YOUR GOAL ▸
All that is needed is the line containing "yellow vase: 7 -> 11" and the lines after it to the end of the material, written out exactly, pictures left aside.

GIVEN ENTRIES ▸
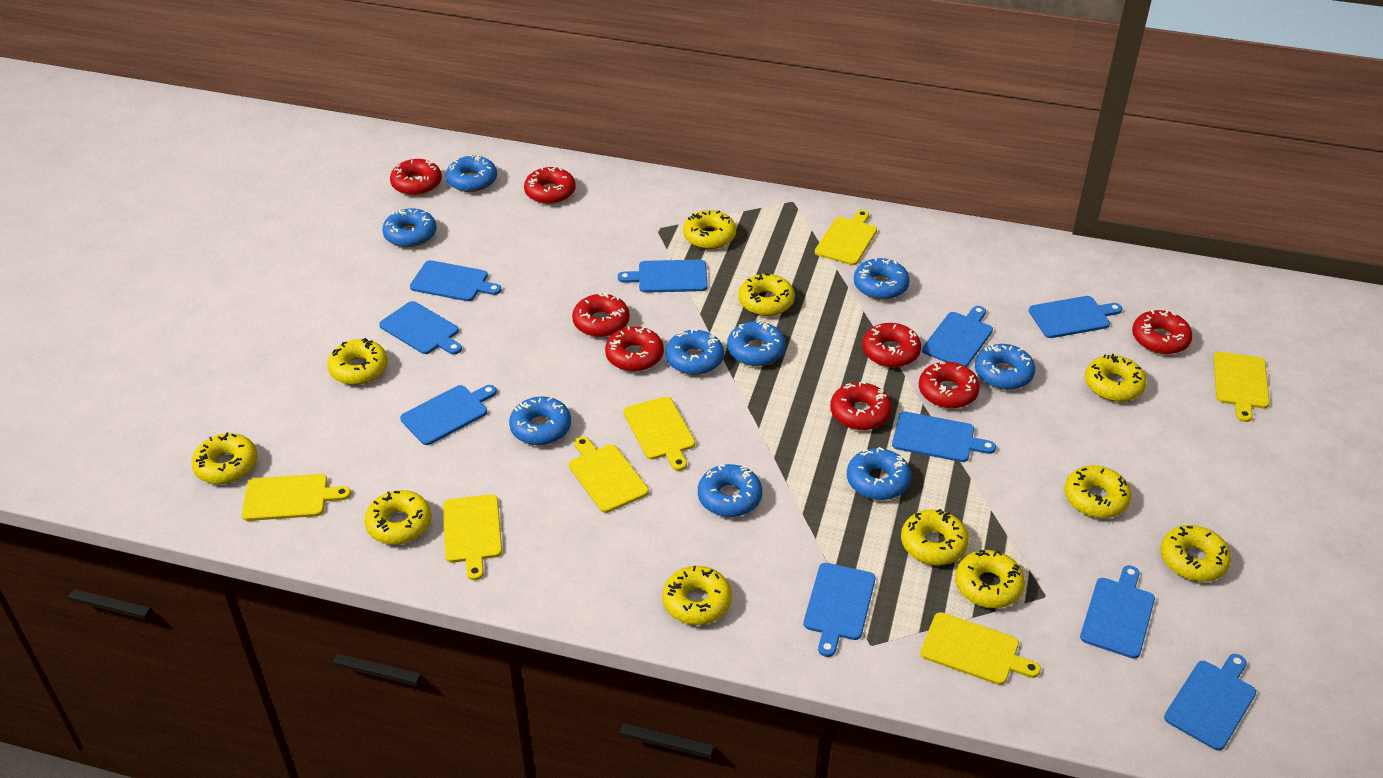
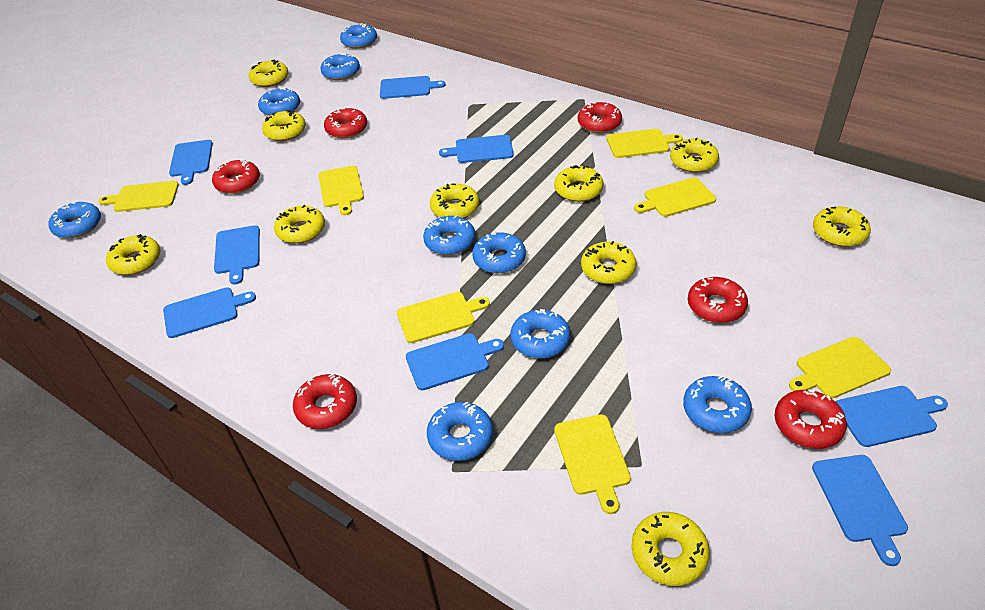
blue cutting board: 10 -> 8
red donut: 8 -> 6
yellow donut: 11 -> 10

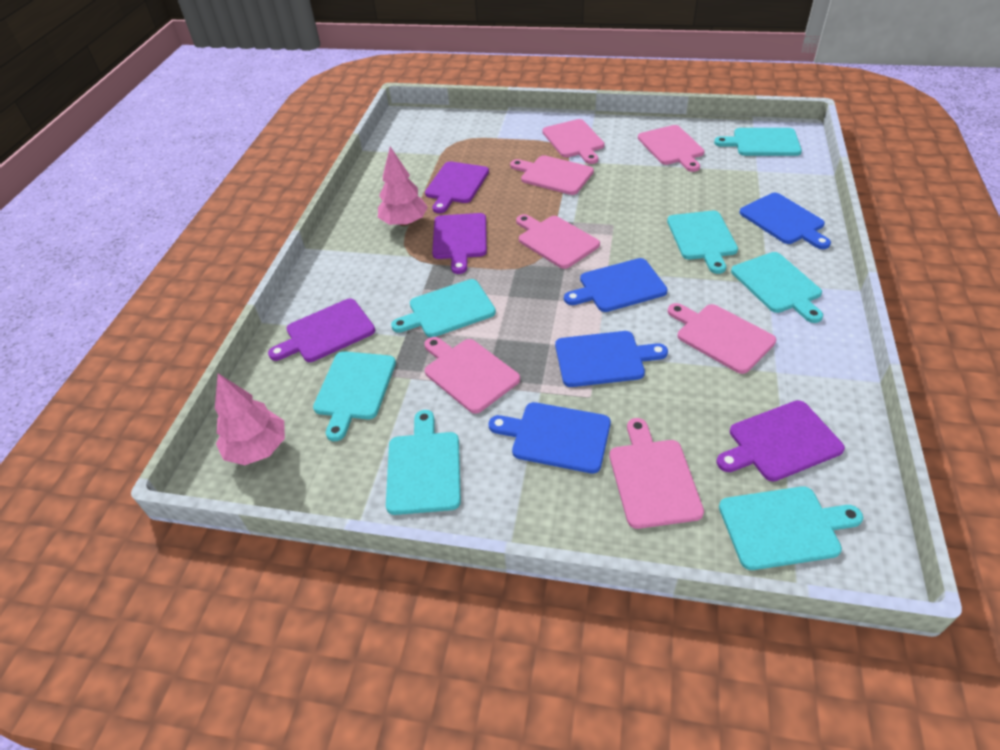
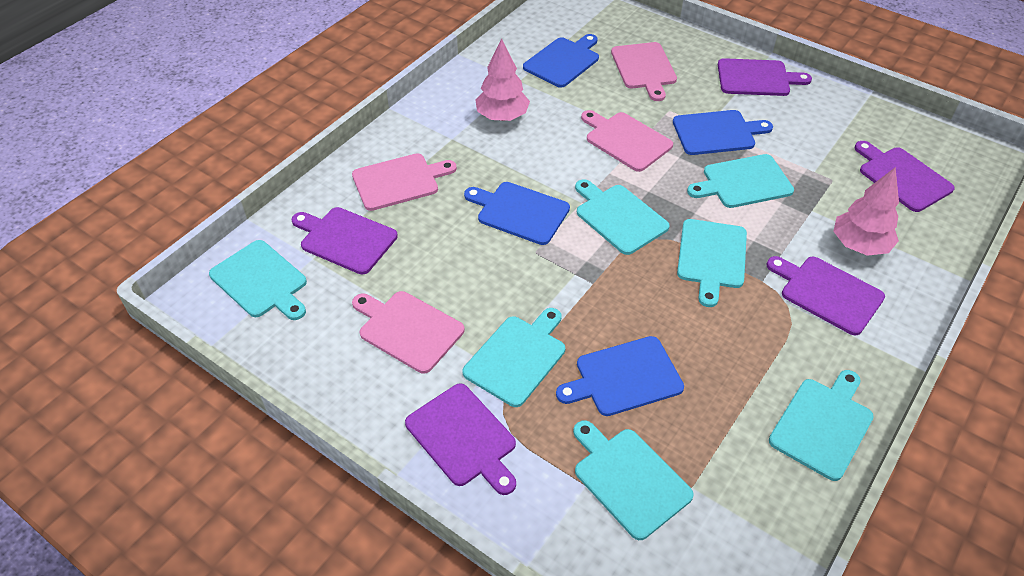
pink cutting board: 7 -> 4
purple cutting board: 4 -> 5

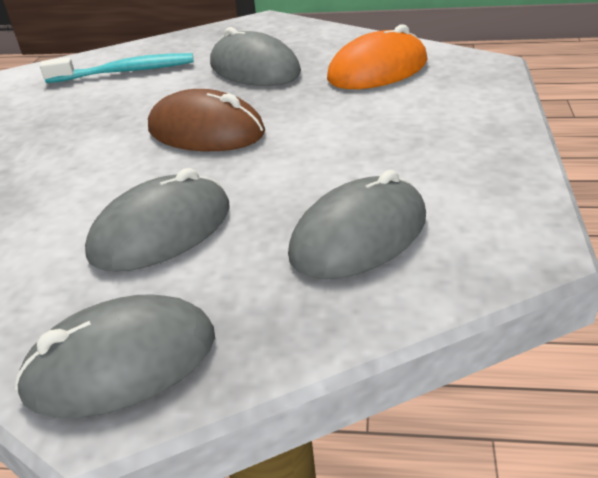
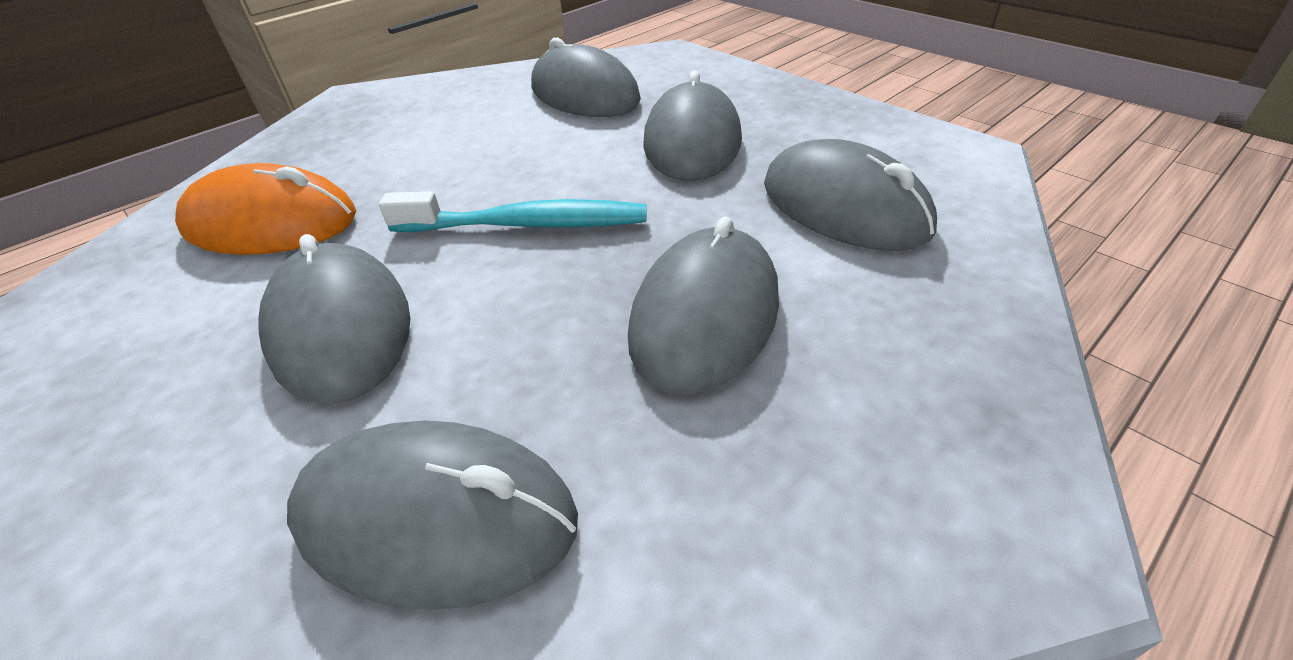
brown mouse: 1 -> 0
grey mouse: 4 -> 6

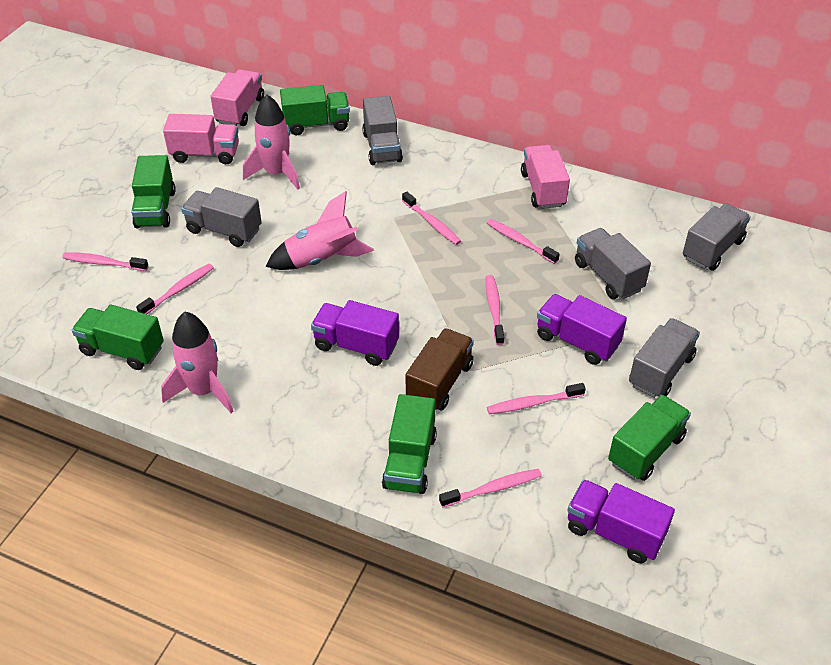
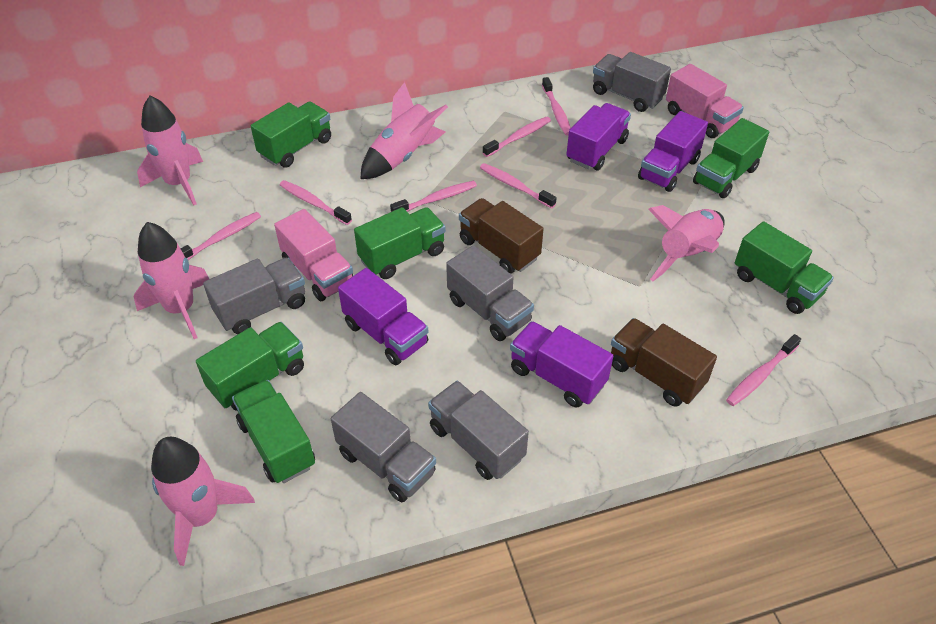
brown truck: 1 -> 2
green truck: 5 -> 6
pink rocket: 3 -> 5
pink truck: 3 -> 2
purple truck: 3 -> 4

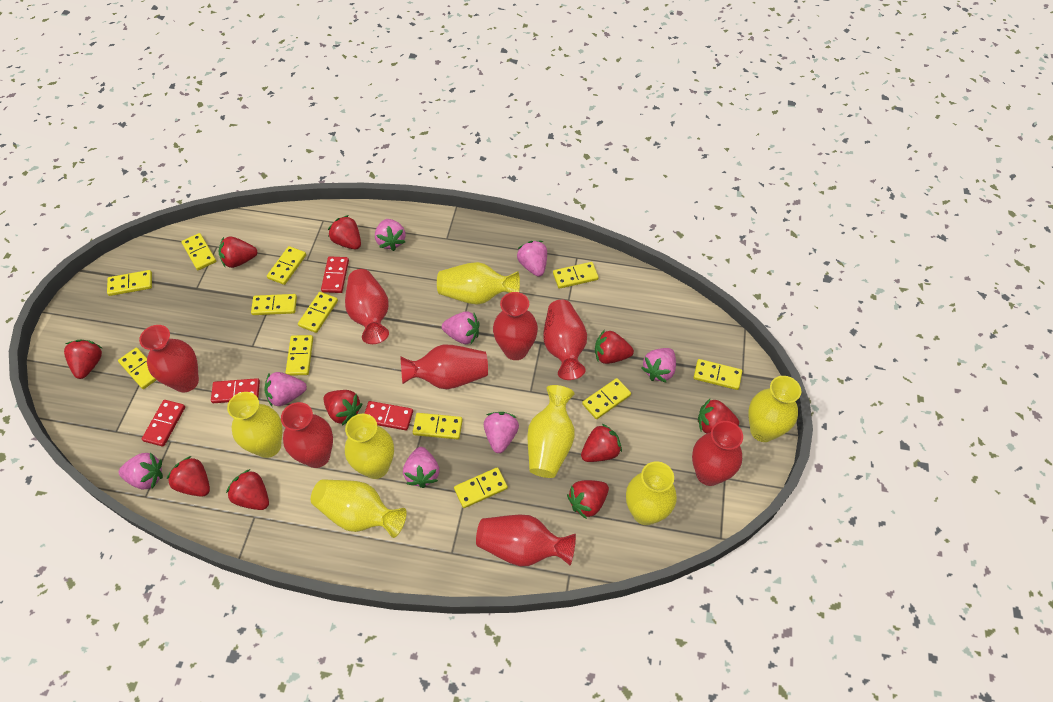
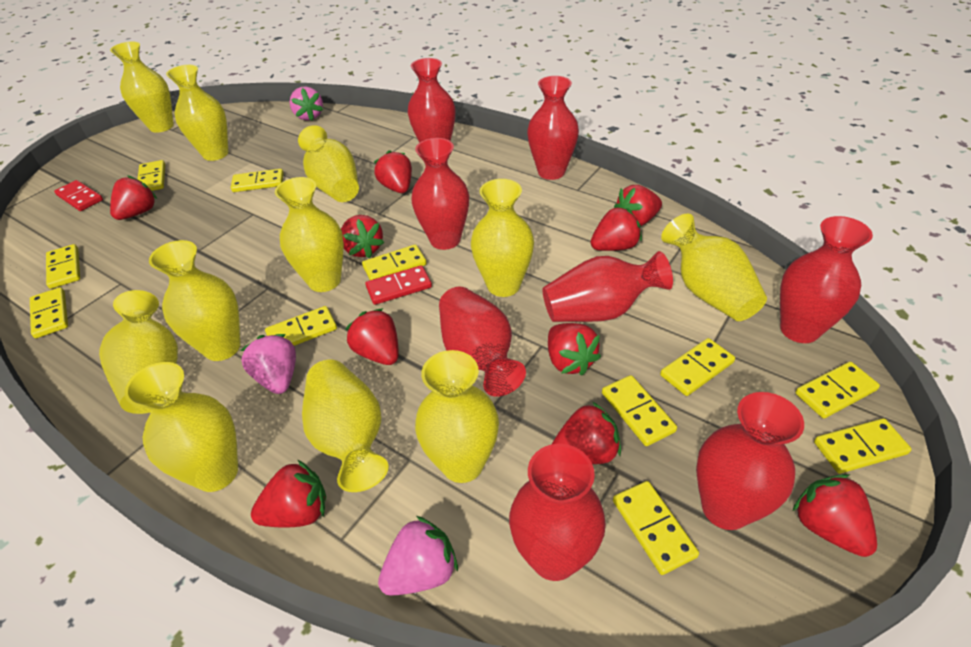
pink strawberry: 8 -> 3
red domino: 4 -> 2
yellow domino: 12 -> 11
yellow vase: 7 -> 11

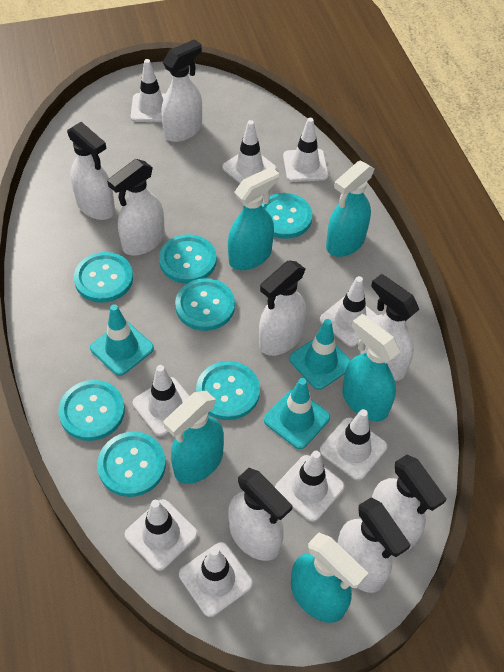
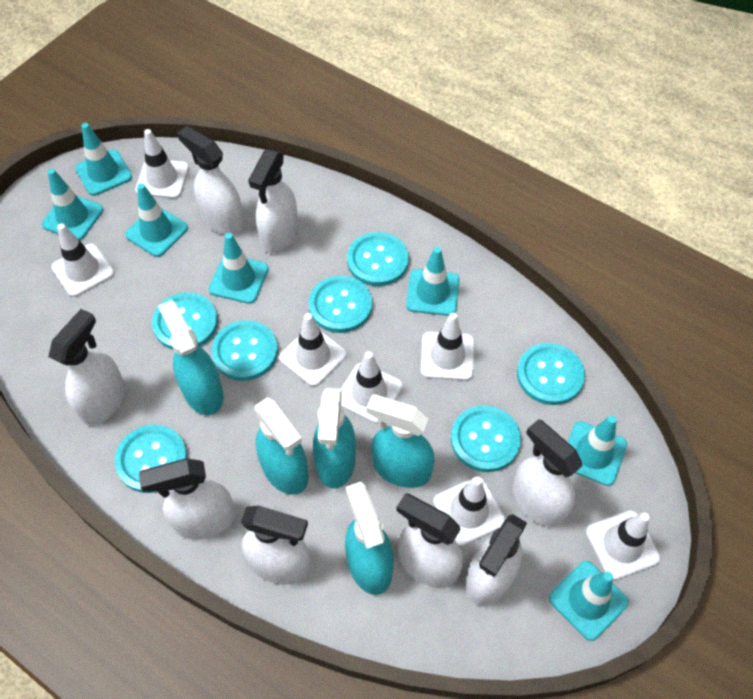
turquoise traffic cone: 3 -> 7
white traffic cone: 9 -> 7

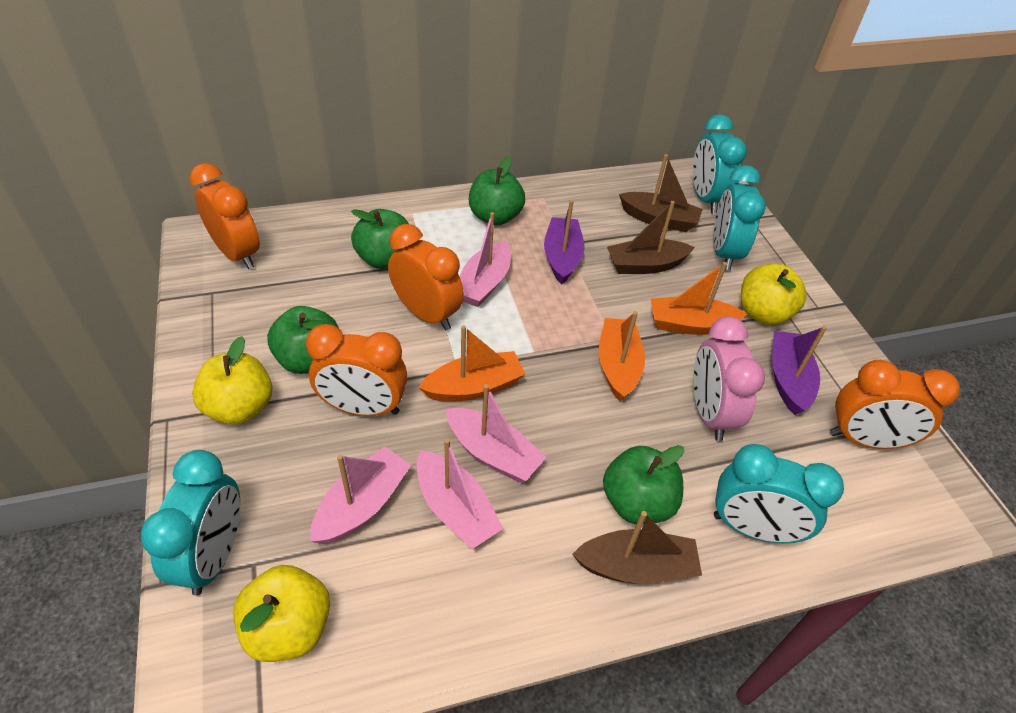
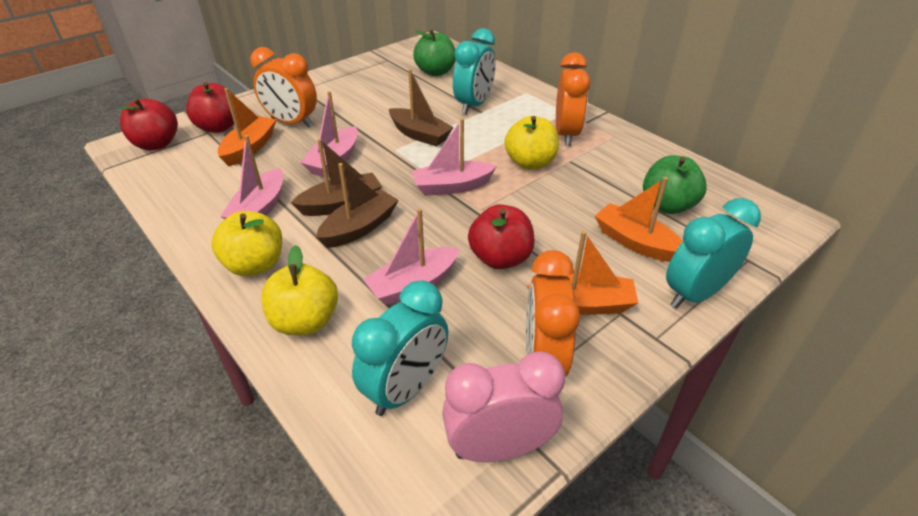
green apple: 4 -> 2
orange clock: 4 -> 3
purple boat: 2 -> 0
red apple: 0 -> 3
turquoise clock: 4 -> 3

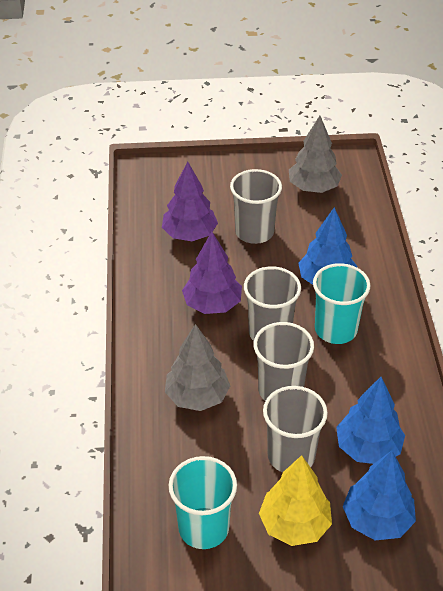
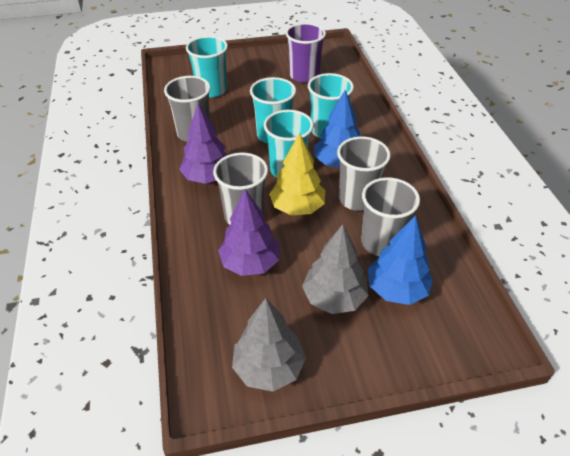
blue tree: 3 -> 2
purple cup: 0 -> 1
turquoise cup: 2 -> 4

WORKED SOLUTION ▸
yellow vase: 7 -> 11

turquoise traffic cone: 3 -> 7
white traffic cone: 9 -> 7

green apple: 4 -> 2
orange clock: 4 -> 3
purple boat: 2 -> 0
red apple: 0 -> 3
turquoise clock: 4 -> 3

blue tree: 3 -> 2
purple cup: 0 -> 1
turquoise cup: 2 -> 4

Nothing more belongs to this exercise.